Change listing data →
------------------------

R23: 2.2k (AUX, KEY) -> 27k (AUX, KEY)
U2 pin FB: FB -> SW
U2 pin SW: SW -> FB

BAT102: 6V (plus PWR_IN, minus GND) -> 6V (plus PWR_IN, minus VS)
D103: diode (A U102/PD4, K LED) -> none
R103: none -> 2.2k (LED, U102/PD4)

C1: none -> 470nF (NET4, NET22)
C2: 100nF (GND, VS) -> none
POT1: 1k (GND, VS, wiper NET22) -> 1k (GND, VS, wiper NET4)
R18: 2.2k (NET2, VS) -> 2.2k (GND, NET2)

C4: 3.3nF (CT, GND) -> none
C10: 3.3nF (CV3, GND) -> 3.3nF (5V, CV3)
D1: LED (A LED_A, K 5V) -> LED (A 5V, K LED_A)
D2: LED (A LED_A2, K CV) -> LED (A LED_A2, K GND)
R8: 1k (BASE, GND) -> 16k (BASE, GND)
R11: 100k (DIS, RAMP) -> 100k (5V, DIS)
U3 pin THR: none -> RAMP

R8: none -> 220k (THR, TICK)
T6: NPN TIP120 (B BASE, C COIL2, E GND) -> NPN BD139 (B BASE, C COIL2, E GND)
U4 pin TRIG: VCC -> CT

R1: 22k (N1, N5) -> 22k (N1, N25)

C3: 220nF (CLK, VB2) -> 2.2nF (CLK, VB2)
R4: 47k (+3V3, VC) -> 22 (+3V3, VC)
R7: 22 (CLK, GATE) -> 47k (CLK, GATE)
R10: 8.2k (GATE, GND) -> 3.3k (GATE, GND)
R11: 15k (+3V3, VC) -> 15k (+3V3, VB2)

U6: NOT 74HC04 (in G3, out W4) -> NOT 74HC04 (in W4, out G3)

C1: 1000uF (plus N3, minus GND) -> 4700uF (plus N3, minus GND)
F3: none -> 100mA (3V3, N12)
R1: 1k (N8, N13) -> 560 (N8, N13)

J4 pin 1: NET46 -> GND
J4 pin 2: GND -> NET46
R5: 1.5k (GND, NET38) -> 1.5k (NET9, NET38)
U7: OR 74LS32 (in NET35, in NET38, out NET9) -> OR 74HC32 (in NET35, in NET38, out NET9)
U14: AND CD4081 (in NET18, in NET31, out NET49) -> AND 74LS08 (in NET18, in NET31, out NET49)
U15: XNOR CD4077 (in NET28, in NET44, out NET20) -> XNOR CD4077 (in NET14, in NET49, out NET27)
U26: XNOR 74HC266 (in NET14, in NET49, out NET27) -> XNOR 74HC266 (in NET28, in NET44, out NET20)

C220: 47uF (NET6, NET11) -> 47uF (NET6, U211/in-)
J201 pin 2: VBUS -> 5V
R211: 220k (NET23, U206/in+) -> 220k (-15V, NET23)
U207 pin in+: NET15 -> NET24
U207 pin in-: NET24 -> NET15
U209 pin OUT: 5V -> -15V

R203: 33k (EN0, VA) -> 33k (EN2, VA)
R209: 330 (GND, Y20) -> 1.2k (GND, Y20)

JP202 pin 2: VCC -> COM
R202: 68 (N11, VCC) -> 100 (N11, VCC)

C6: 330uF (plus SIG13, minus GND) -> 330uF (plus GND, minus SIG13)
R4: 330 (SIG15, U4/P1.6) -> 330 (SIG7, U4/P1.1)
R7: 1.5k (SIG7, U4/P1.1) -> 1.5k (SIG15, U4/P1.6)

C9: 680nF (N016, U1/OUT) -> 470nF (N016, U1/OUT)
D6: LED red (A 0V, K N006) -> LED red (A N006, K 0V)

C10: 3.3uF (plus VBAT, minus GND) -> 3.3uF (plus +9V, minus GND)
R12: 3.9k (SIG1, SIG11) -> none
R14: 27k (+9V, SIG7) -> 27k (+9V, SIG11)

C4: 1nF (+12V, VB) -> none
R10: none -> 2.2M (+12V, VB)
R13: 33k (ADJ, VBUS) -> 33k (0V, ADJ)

------------------------

PROBLEM REQUIREMENTS →
Filter on the word "none": copy each matching line from the entries above.

RESPONSE →
D103: diode (A U102/PD4, K LED) -> none
R103: none -> 2.2k (LED, U102/PD4)
C1: none -> 470nF (NET4, NET22)
C2: 100nF (GND, VS) -> none
C4: 3.3nF (CT, GND) -> none
U3 pin THR: none -> RAMP
R8: none -> 220k (THR, TICK)
F3: none -> 100mA (3V3, N12)
R12: 3.9k (SIG1, SIG11) -> none
C4: 1nF (+12V, VB) -> none
R10: none -> 2.2M (+12V, VB)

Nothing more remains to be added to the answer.